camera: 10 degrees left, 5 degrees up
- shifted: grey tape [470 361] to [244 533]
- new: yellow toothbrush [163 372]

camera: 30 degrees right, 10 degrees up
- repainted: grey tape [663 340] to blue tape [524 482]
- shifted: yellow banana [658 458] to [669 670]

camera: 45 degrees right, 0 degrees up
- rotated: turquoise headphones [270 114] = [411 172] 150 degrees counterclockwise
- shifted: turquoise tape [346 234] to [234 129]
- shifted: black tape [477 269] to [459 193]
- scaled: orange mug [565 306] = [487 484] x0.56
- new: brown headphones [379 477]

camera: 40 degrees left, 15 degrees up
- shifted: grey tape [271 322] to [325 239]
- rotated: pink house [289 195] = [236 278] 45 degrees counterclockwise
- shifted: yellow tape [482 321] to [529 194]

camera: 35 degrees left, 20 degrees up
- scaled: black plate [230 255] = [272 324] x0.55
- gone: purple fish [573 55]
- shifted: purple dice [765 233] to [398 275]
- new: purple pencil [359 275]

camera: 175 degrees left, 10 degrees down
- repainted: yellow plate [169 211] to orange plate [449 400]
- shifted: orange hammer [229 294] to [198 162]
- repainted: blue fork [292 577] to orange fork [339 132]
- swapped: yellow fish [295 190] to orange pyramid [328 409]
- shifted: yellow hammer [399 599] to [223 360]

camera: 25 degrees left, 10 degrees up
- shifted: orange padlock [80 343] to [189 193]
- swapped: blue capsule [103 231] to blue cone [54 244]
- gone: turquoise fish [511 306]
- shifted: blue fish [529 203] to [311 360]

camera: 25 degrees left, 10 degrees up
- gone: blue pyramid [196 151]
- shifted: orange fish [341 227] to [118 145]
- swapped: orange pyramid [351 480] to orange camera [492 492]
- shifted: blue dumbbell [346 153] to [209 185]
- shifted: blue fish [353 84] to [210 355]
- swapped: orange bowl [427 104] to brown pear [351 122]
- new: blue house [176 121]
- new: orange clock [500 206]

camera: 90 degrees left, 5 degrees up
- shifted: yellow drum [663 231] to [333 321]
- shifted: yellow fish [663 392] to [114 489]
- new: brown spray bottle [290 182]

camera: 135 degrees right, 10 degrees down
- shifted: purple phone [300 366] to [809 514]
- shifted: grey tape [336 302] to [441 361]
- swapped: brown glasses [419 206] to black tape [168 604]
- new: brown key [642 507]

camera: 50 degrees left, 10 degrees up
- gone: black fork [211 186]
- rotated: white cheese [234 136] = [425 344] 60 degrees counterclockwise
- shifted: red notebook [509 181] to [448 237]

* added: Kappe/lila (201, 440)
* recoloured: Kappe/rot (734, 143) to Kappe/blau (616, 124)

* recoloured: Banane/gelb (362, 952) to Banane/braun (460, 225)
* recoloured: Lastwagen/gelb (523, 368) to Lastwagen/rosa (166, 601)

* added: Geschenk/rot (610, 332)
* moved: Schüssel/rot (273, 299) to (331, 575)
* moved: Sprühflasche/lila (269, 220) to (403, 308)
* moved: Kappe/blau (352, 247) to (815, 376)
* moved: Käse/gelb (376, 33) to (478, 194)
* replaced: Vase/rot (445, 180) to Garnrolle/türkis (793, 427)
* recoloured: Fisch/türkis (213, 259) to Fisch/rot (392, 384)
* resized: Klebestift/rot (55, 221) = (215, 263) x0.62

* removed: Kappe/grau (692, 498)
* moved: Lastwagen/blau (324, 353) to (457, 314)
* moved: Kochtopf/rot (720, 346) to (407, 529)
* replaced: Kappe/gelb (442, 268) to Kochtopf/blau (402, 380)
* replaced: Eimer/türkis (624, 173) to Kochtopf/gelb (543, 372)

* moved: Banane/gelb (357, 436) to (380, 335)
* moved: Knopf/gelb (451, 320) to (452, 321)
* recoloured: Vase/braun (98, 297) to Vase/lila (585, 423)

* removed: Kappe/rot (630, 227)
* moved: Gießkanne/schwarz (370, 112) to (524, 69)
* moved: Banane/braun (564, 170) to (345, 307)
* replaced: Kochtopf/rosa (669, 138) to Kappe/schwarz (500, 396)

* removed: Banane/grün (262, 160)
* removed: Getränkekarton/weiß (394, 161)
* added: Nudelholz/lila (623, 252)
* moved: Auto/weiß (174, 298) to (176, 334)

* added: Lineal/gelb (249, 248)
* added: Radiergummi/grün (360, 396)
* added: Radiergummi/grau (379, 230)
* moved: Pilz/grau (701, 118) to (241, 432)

──────────────────────────────

• _TASK DETAILS_
Print only what lies in the material above starting at the line with "- new: brown key [642 507]" and ending at the line with "Garnrolle/türkis (793, 427)", every line exactly as given.

• _ANSWER BOX_
- new: brown key [642 507]

camera: 50 degrees left, 10 degrees up
- gone: black fork [211 186]
- rotated: white cheese [234 136] = [425 344] 60 degrees counterclockwise
- shifted: red notebook [509 181] to [448 237]

* added: Kappe/lila (201, 440)
* recoloured: Kappe/rot (734, 143) to Kappe/blau (616, 124)

* recoloured: Banane/gelb (362, 952) to Banane/braun (460, 225)
* recoloured: Lastwagen/gelb (523, 368) to Lastwagen/rosa (166, 601)

* added: Geschenk/rot (610, 332)
* moved: Schüssel/rot (273, 299) to (331, 575)
* moved: Sprühflasche/lila (269, 220) to (403, 308)
* moved: Kappe/blau (352, 247) to (815, 376)
* moved: Käse/gelb (376, 33) to (478, 194)
* replaced: Vase/rot (445, 180) to Garnrolle/türkis (793, 427)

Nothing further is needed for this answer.